BEGIN THE DATA
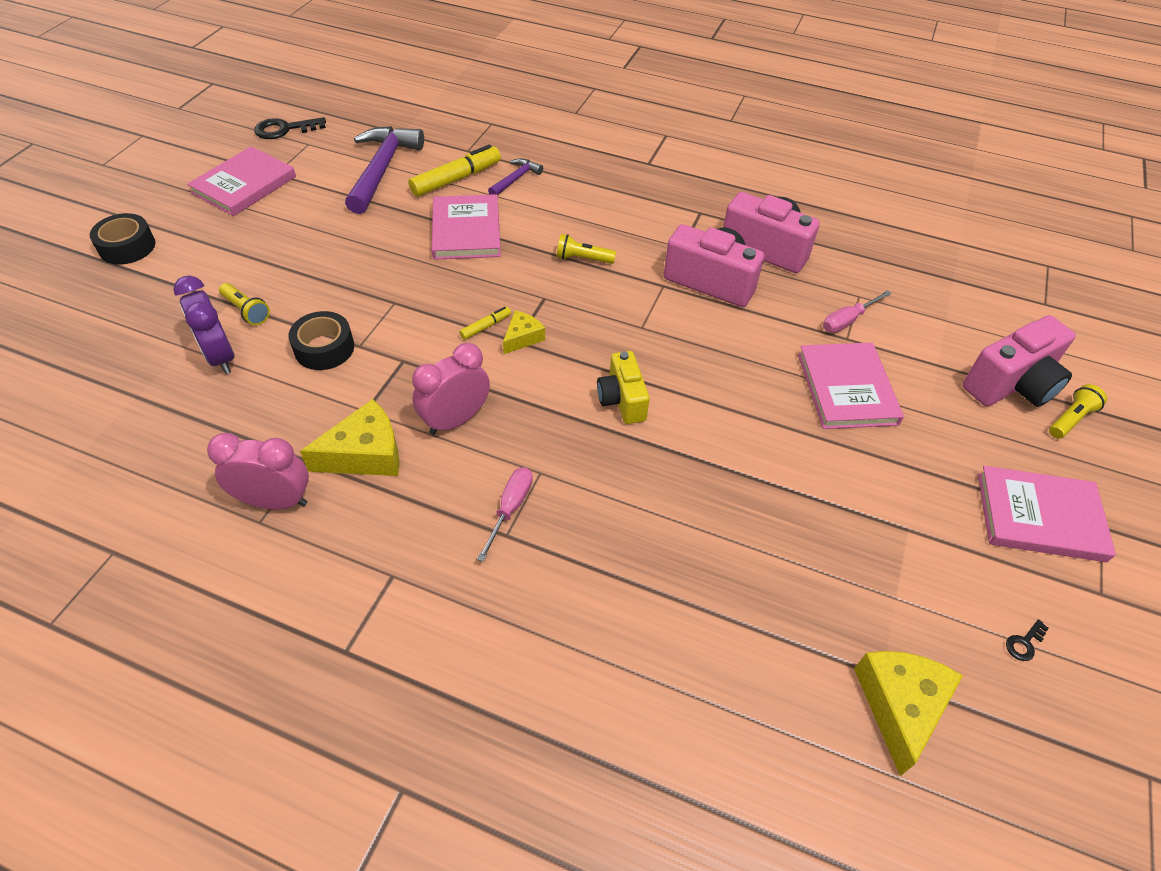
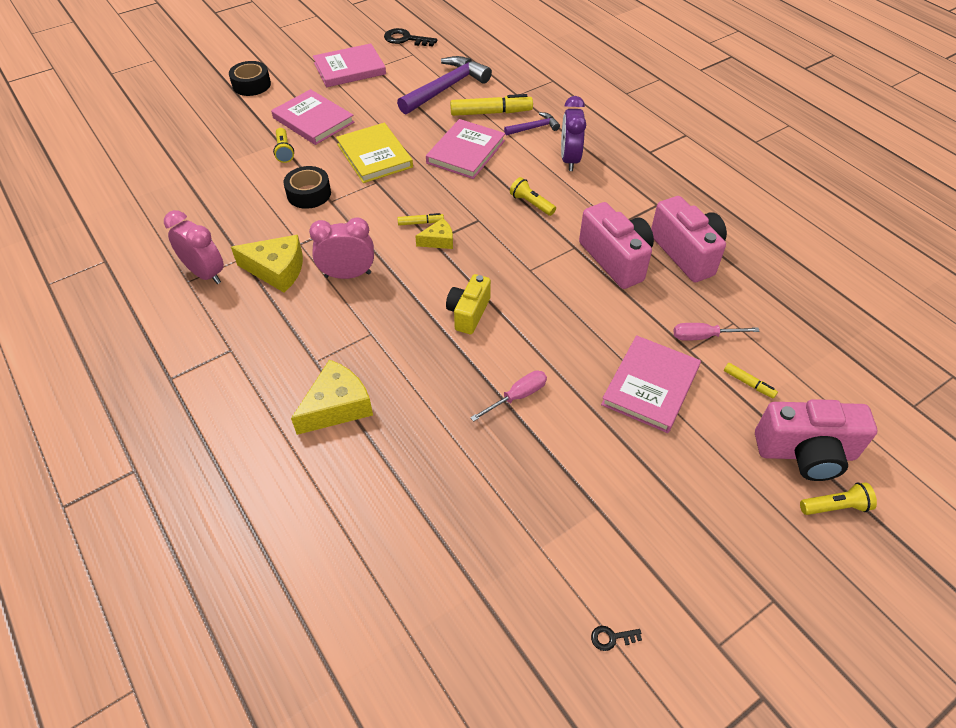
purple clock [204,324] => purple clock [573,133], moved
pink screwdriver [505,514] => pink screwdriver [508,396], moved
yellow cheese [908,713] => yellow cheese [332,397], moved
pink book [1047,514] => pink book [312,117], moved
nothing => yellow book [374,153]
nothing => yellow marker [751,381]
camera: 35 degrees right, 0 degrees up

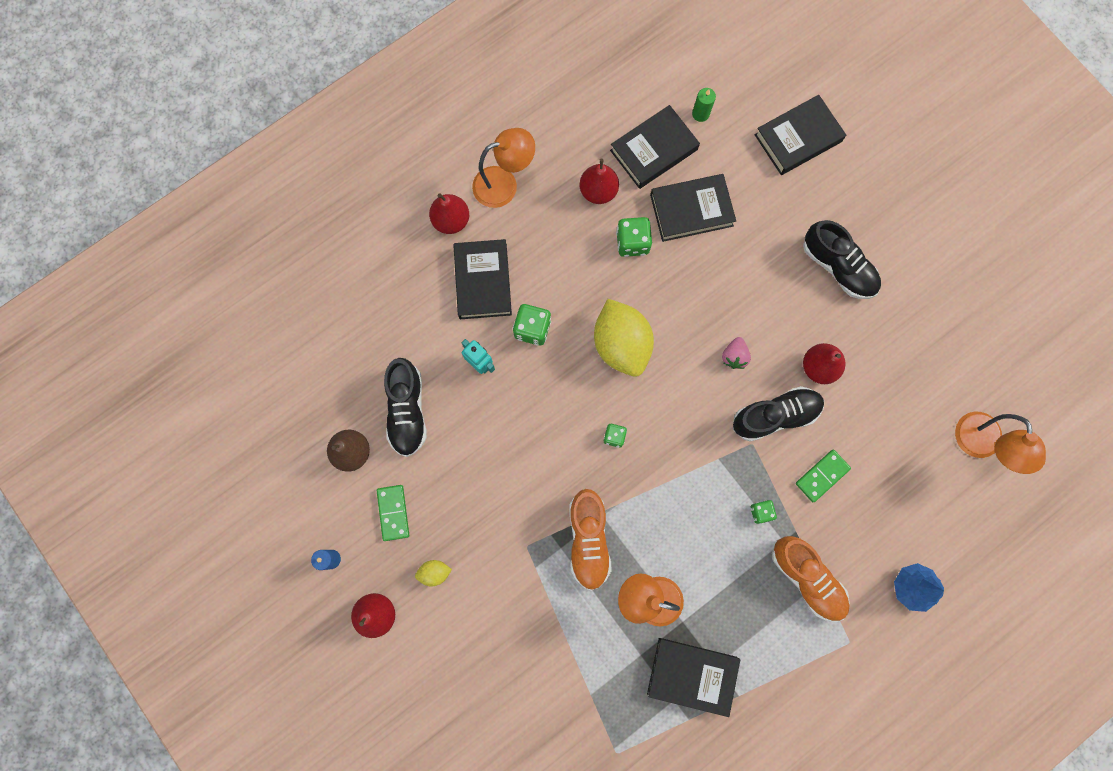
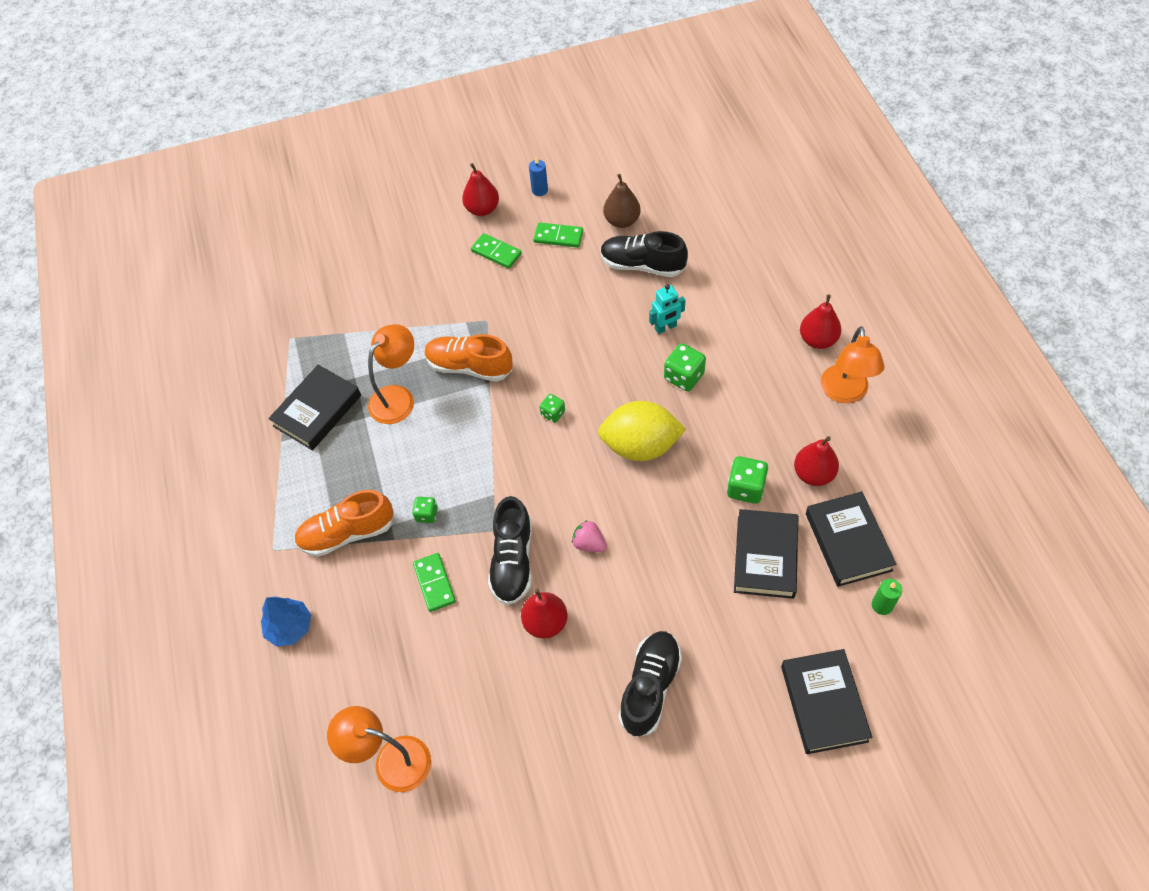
yellow lemon [433,573] => green domino [496,251]
black book [482,279] => nothing
black shoe [842,259] => black shoe [650,684], 135 degrees clockwise
camera: 115 degrees right, 20 degrees down

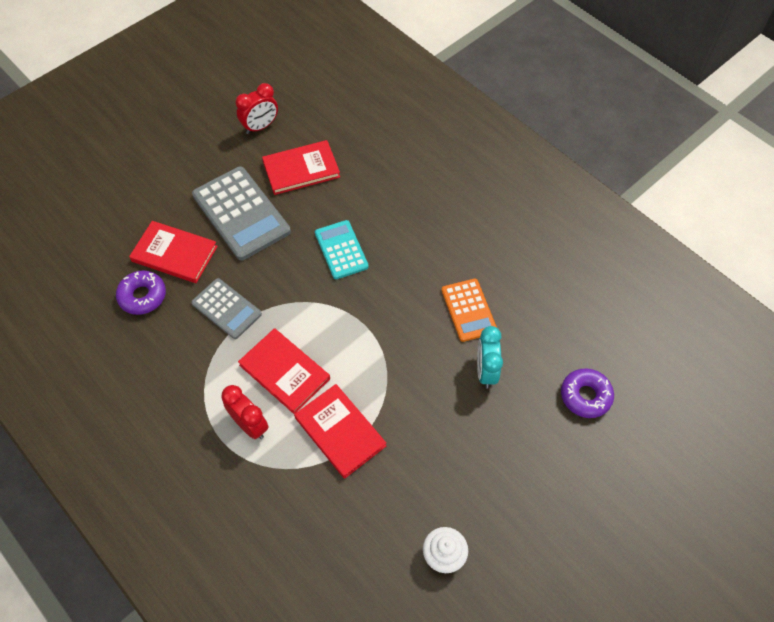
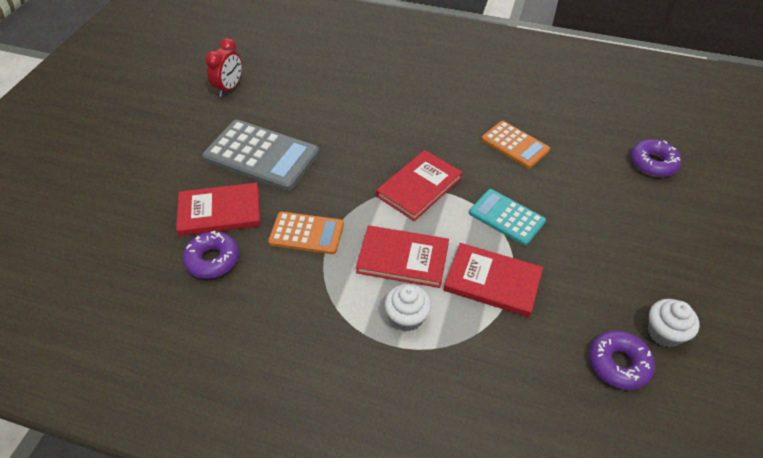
grey calculator [226,308] => orange calculator [306,233]
red clock [244,412] => white cupcake [408,307]
red book [301,167] => red book [419,185], moved
turquoise calculator [342,249] => turquoise calculator [507,217], moved
turquoise clock [490,357] => nothing
nothing => purple donut [622,360]
camera: 30 degrees left, 10 degrees down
END THE DATA
THE PROBLEM:
Search the records for the word "pink" and copy every line where it occurs.

RESPONSE FOR THIS EXERCISE:
pink screwdriver [505,514] => pink screwdriver [508,396], moved
pink book [1047,514] => pink book [312,117], moved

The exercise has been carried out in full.